» **Exercise requirements**:
Where a line holds the word "traffic", copy that line from the data below.

» **Given data**:
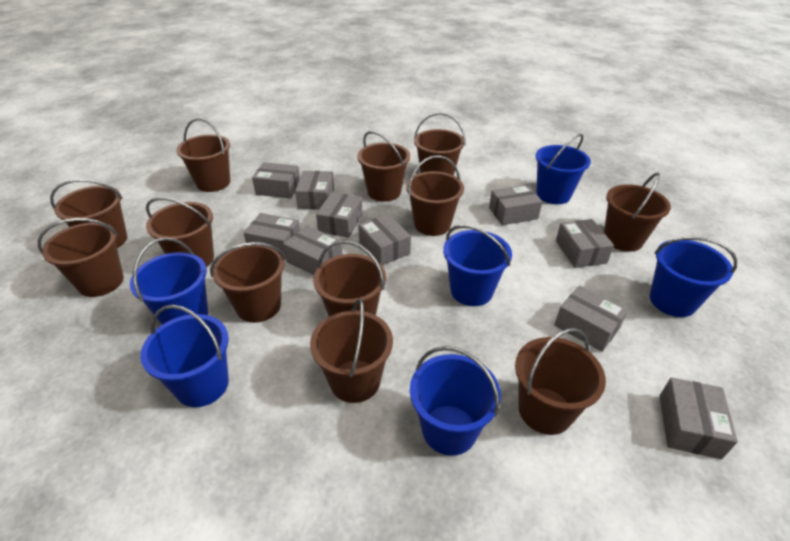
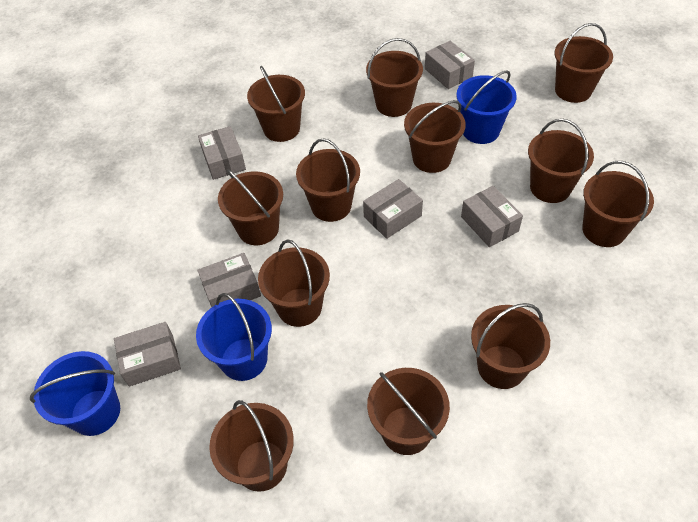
blue bucket: 6 -> 3
grey box: 10 -> 6

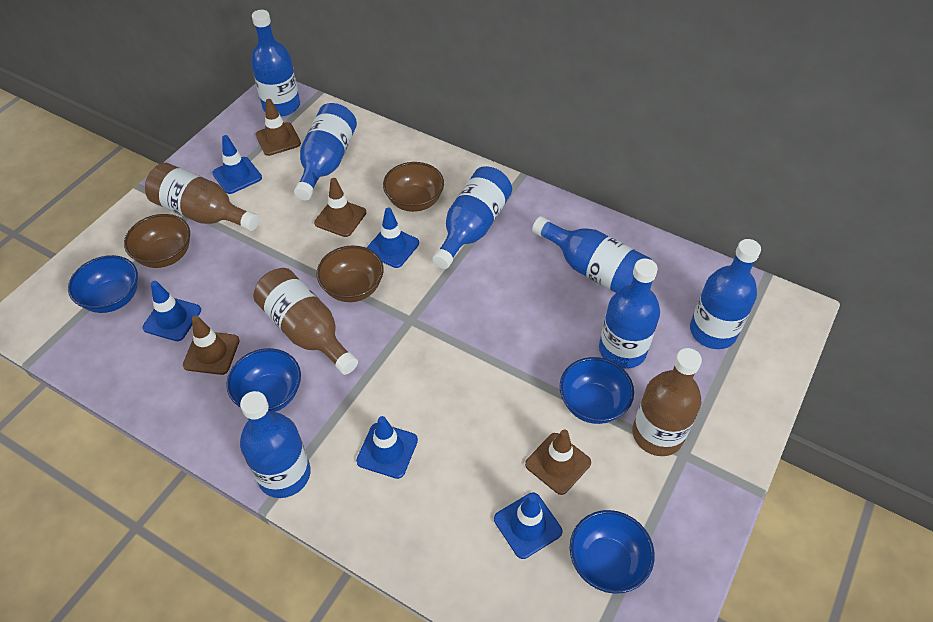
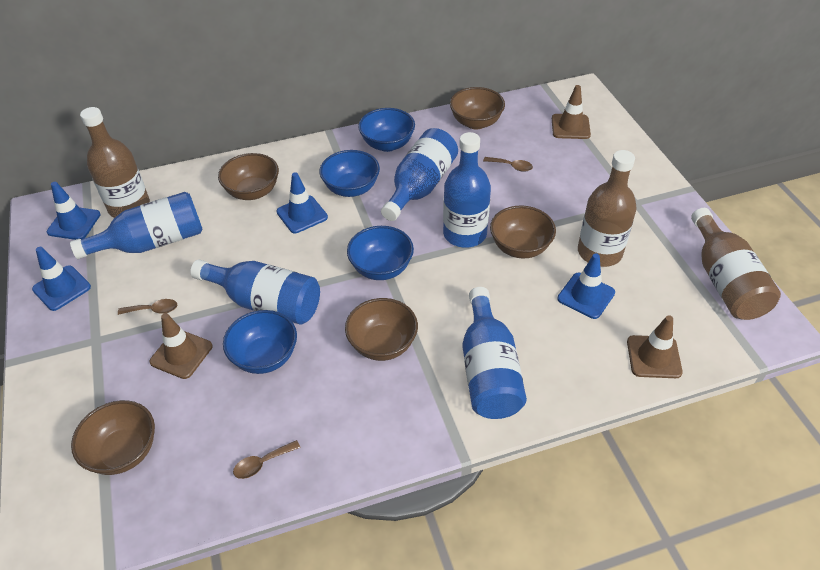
blue bottle: 7 -> 5
blue traffic cone: 5 -> 4
brown bowl: 3 -> 5
brown spoon: 0 -> 3
brown traffic cone: 4 -> 3

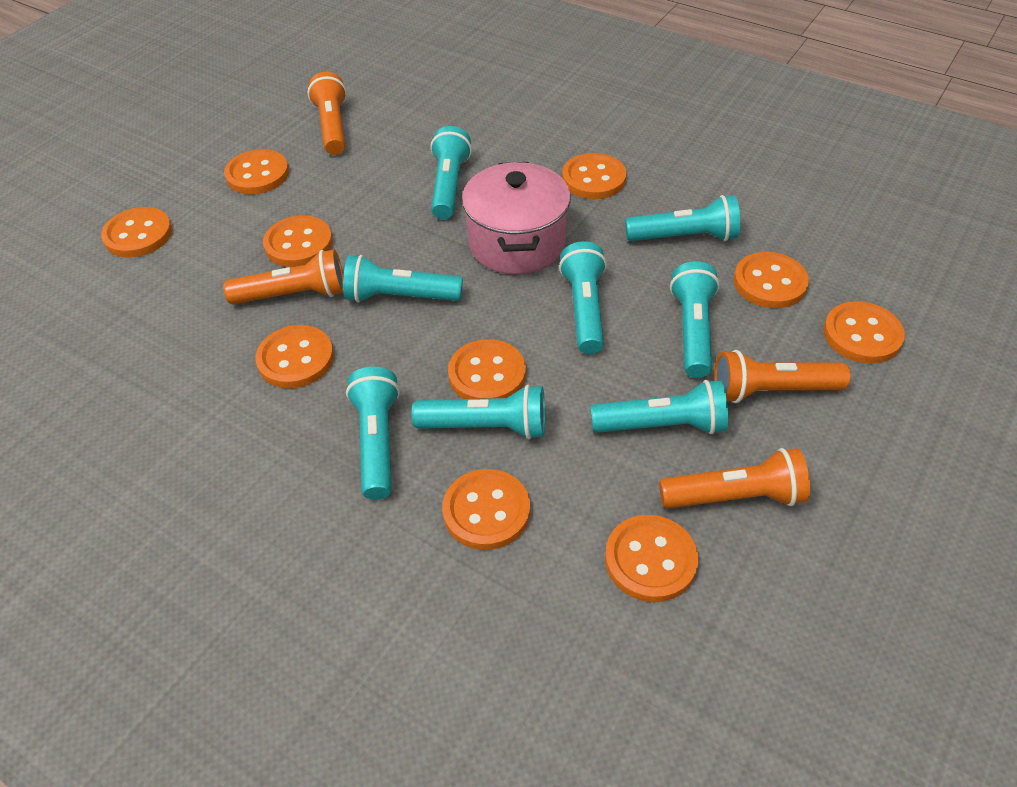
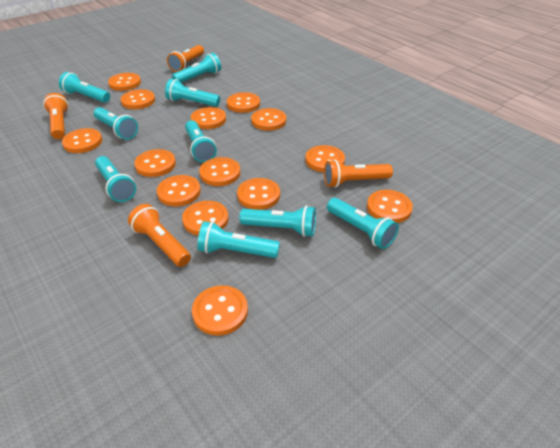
orange button: 10 -> 14
pink pot: 1 -> 0
turquoise flashlight: 8 -> 9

» **Task output**:
blue traffic cone: 5 -> 4
brown traffic cone: 4 -> 3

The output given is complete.